*** Opening Source information ***

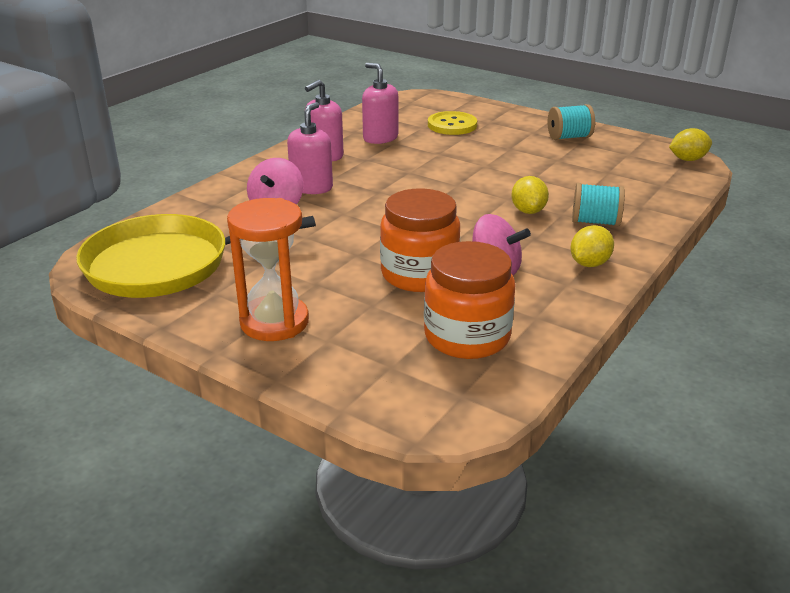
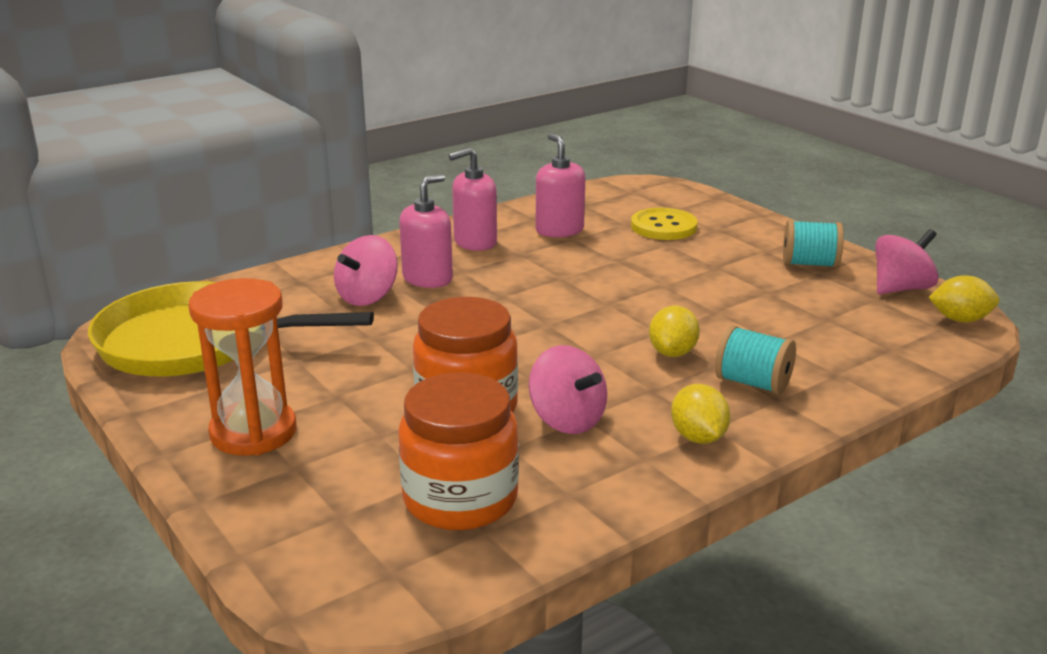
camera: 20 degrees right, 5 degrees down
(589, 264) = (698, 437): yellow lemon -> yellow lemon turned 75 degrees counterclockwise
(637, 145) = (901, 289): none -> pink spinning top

*** Closing Source information ***
*** Opening Source information ***

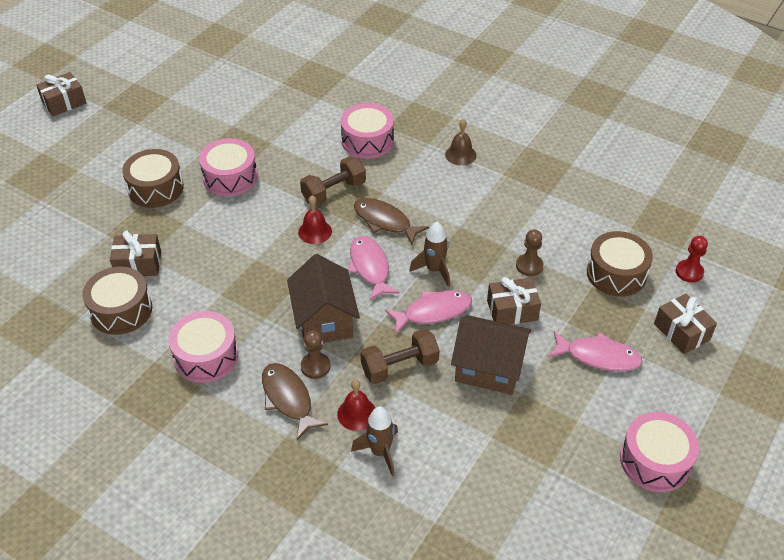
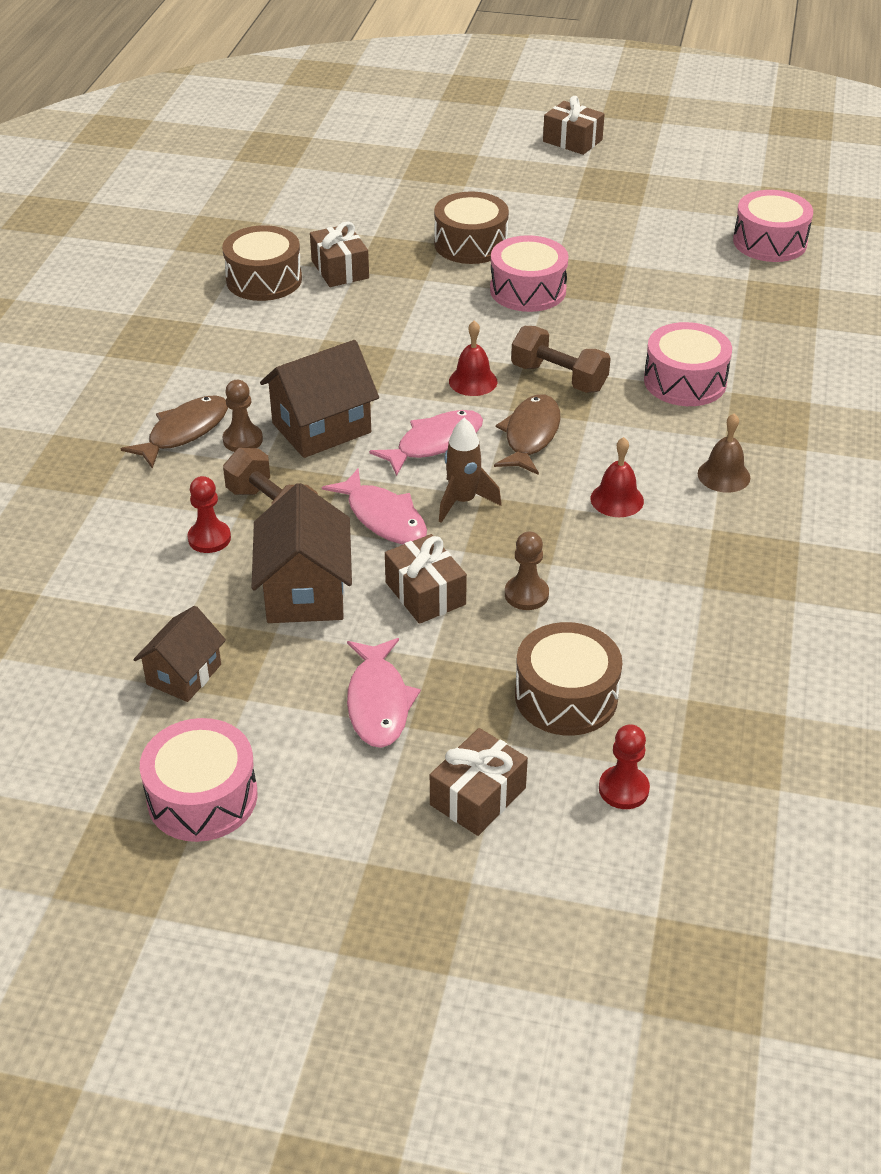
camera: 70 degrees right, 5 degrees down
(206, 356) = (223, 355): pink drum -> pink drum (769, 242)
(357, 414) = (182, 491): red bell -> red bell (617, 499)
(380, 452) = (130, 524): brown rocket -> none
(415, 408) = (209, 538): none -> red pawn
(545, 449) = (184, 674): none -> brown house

*** Closing Source information ***
*** Opening Source information ***

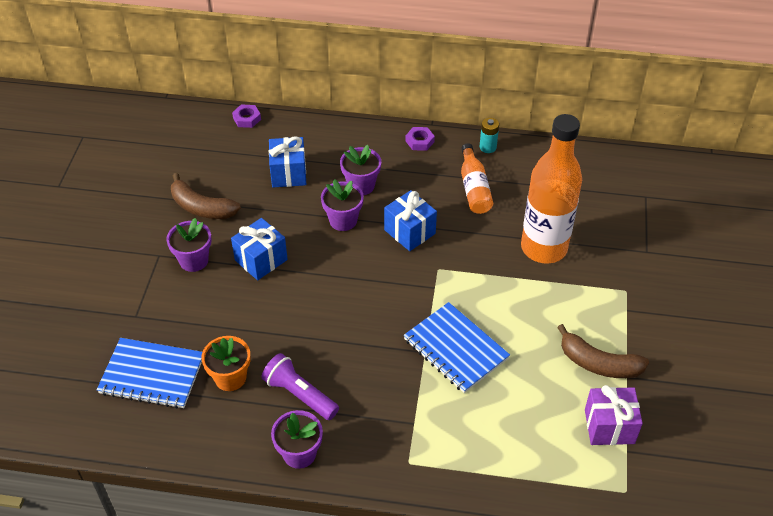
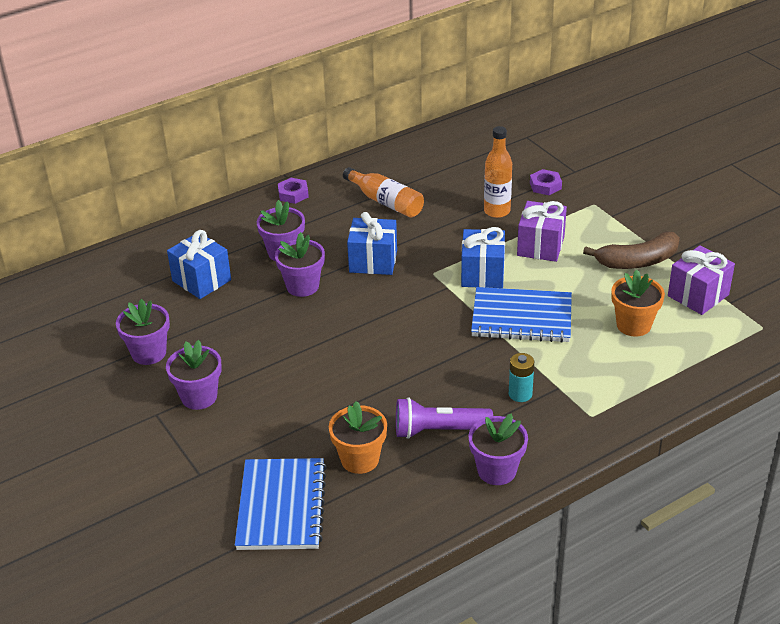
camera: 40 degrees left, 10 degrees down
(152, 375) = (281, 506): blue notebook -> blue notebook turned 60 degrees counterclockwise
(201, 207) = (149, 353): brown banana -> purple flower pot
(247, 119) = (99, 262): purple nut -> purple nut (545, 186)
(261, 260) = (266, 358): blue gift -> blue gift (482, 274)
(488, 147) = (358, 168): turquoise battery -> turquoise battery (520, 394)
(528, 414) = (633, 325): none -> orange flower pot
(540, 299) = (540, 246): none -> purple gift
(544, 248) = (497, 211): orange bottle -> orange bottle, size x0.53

*** Closing Source information ***

## Description of the task:
Going through the listing above, tally the lines that contain the word "right" and report the total alone.

## Task result:
2